(Object state comparisons)
BEGIN
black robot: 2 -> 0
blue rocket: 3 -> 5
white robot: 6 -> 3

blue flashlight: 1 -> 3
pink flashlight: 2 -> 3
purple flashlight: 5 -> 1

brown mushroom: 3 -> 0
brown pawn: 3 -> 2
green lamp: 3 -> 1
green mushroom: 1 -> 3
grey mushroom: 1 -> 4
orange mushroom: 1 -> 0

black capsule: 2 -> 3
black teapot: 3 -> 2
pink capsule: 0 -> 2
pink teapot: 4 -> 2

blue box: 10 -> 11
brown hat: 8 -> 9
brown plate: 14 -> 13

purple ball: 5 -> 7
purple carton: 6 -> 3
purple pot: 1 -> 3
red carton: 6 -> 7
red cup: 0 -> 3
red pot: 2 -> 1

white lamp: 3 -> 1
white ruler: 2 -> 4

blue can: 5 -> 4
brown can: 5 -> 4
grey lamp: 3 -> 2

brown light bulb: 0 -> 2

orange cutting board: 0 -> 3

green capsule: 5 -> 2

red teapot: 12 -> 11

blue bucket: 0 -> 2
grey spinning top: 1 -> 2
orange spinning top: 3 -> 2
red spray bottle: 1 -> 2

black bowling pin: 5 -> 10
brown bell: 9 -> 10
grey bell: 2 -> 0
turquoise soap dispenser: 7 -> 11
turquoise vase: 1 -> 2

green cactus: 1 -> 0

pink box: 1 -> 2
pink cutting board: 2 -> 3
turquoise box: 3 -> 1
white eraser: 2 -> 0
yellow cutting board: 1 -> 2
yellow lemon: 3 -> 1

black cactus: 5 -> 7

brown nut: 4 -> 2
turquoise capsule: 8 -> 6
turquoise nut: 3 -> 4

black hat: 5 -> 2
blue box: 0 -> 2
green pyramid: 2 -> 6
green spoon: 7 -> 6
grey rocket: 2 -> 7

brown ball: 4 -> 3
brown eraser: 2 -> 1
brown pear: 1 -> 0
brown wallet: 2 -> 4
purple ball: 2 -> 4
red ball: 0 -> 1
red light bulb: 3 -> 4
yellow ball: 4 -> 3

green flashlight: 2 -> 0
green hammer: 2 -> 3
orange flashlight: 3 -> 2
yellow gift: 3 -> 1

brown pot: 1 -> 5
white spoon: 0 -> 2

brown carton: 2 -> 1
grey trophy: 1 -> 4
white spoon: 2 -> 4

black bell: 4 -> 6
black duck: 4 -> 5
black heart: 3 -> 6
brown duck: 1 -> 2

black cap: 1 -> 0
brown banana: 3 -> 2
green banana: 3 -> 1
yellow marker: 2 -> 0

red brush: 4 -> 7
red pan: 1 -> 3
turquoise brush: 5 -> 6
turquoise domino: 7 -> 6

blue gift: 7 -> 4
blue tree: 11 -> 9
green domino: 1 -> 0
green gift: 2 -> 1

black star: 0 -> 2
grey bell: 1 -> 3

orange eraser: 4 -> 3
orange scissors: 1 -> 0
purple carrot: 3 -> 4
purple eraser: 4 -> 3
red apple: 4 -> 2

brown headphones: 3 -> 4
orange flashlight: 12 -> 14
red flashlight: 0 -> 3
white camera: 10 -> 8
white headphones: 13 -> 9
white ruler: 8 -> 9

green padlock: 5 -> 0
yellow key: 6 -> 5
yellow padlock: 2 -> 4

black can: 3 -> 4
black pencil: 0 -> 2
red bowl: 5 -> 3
END
## WHAT IS BEING ASKED
Copy exactly the line that contains "green gift: 2 -> 1" and every line after it, up to and including the last line of the records.

## RESULT BELOW
green gift: 2 -> 1

black star: 0 -> 2
grey bell: 1 -> 3

orange eraser: 4 -> 3
orange scissors: 1 -> 0
purple carrot: 3 -> 4
purple eraser: 4 -> 3
red apple: 4 -> 2

brown headphones: 3 -> 4
orange flashlight: 12 -> 14
red flashlight: 0 -> 3
white camera: 10 -> 8
white headphones: 13 -> 9
white ruler: 8 -> 9

green padlock: 5 -> 0
yellow key: 6 -> 5
yellow padlock: 2 -> 4

black can: 3 -> 4
black pencil: 0 -> 2
red bowl: 5 -> 3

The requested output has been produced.